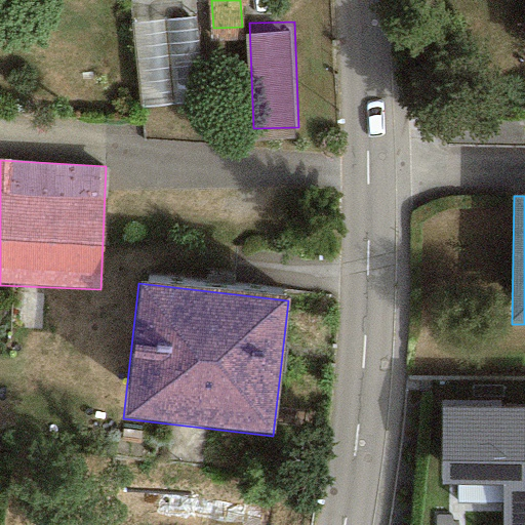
[(524,524),(524,409),(439,409),(439,485),(501,485),(500,524),(524,524)]
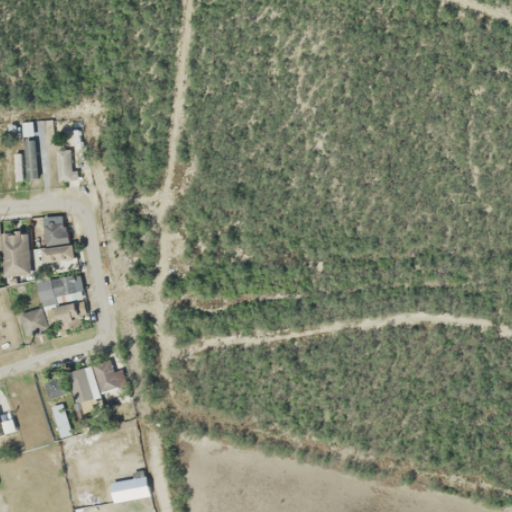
[(70,152),(58,152),(58,179),(70,179),(70,152)]
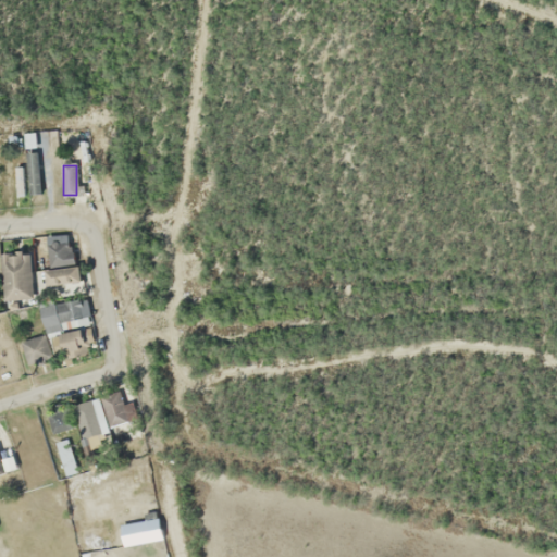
[(48,244),(50,265),(74,263),(72,242),(48,244)]
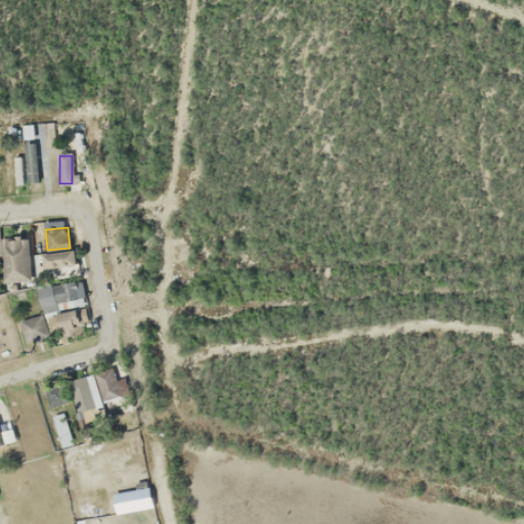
[(1,238),(3,284),(32,282),(30,237),(1,238)]
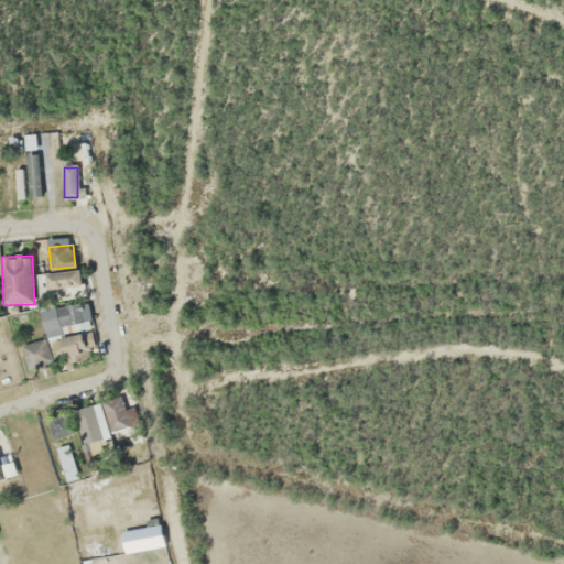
[(80,285),(79,269),(45,272),(47,289),(80,285)]
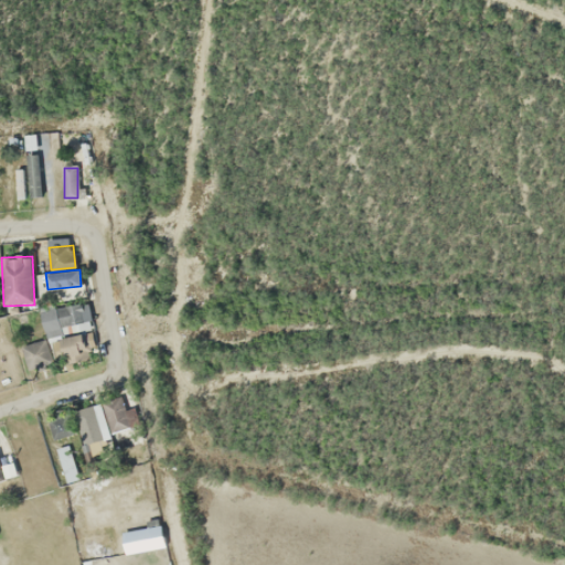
[(48,338),(62,334),(61,324),(89,319),(87,304),(43,310),(48,338)]
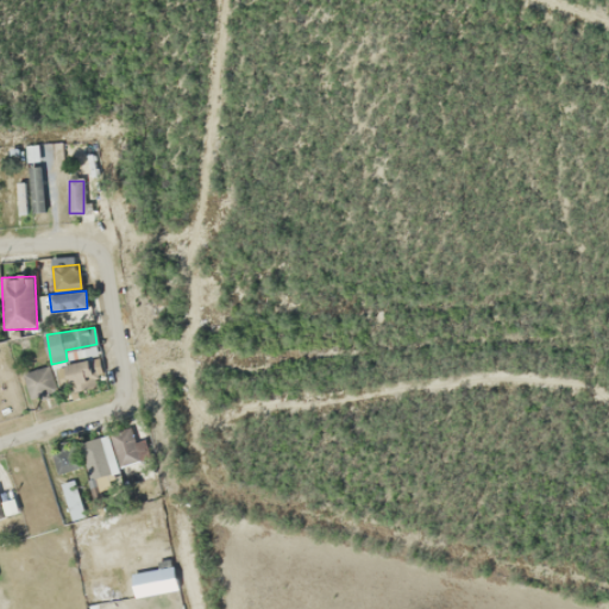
[(71,393),(104,384),(96,358),(64,365),(71,393)]
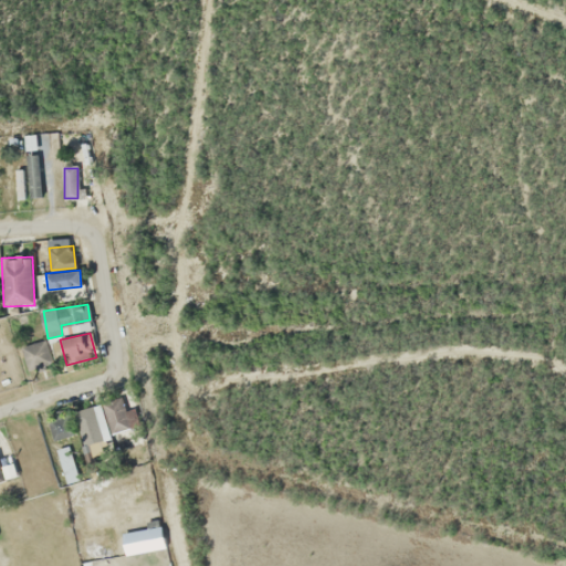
[(53,366),(45,339),(21,346),(29,373),(53,366)]
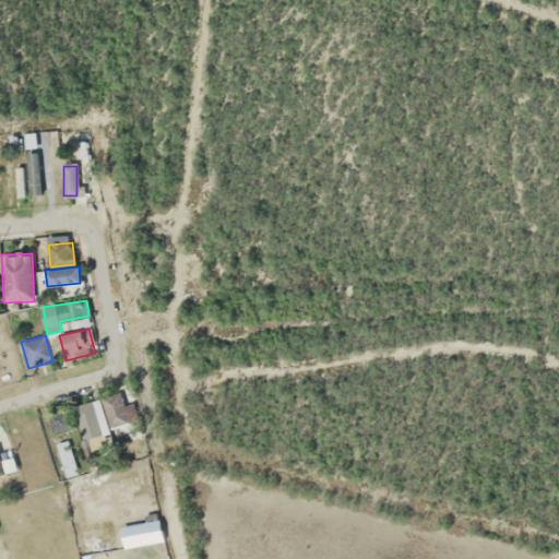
[(125,420),(122,412),(110,415),(113,424),(125,420)]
☆ ☆ ☆ ☆ ☆
[Task brief] For this exercise, return the data above exactly and leave every picture out.

[Task answer]
[(524,524),(524,409),(439,409),(439,485),(501,485),(500,524),(524,524)]
[(70,152),(58,152),(58,179),(70,179),(70,152)]
[(48,244),(50,265),(74,263),(72,242),(48,244)]
[(1,238),(3,284),(32,282),(30,237),(1,238)]
[(80,285),(79,269),(45,272),(47,289),(80,285)]
[(48,338),(62,334),(61,324),(89,319),(87,304),(43,310),(48,338)]
[(71,393),(104,384),(96,358),(64,365),(71,393)]
[(53,366),(45,339),(21,346),(29,373),(53,366)]
[(125,420),(122,412),(110,415),(113,424),(125,420)]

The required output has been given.